* [What is needed]
Below are lines of data; give the number of them that contain "verde", and only that.

* [Data for processing]
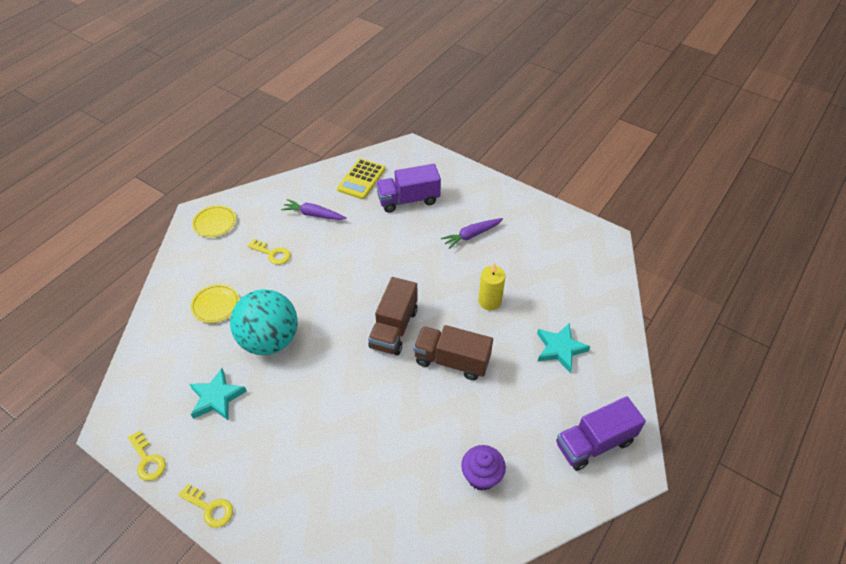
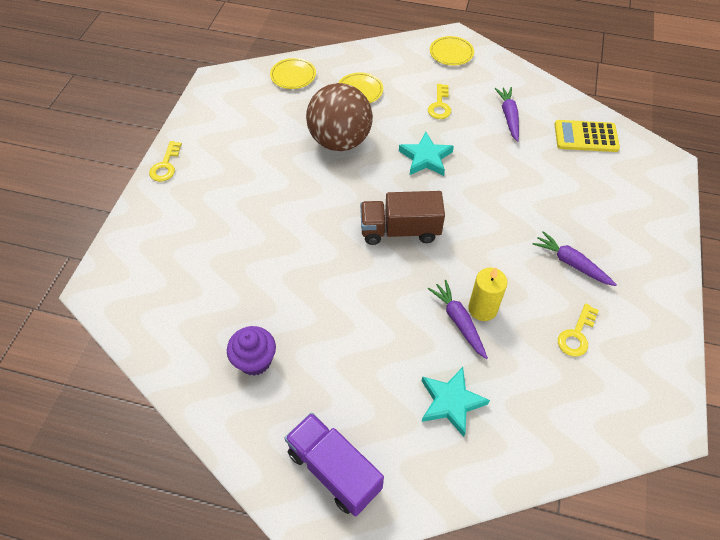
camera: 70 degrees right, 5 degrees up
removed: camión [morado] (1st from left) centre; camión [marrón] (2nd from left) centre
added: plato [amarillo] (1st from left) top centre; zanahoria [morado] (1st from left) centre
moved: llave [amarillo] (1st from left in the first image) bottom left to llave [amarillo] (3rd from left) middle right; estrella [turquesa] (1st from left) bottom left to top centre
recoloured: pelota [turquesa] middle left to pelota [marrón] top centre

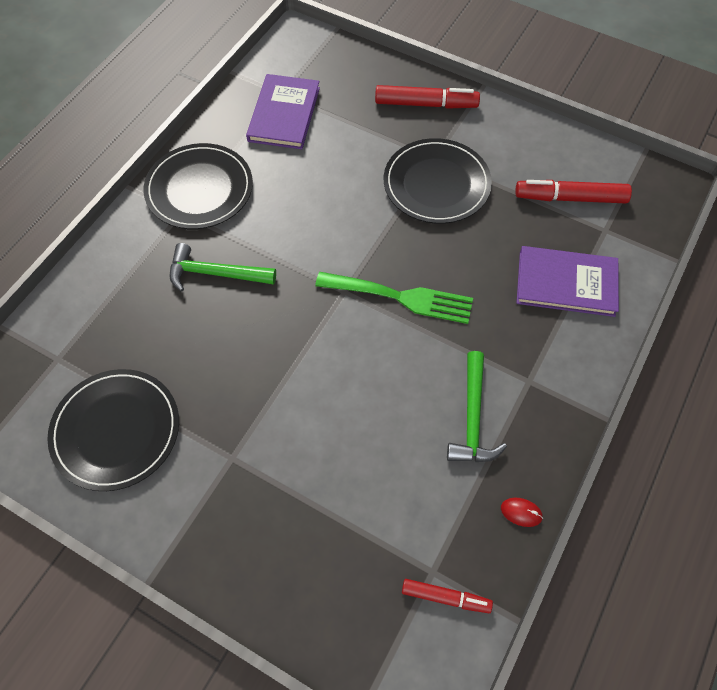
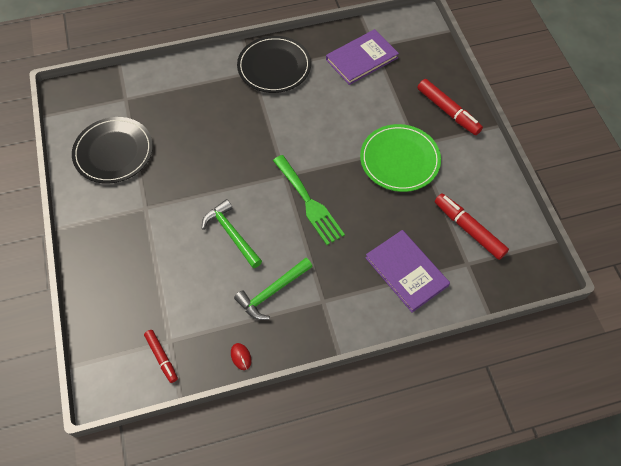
camera: 45 degrees right, 0 degrees up
moved: martillo [verde] (1st from left) middle left to centre
recoloured: plato [negro] (3rd from left) top centre to plato [verde] centre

* [Solution to the problem]
2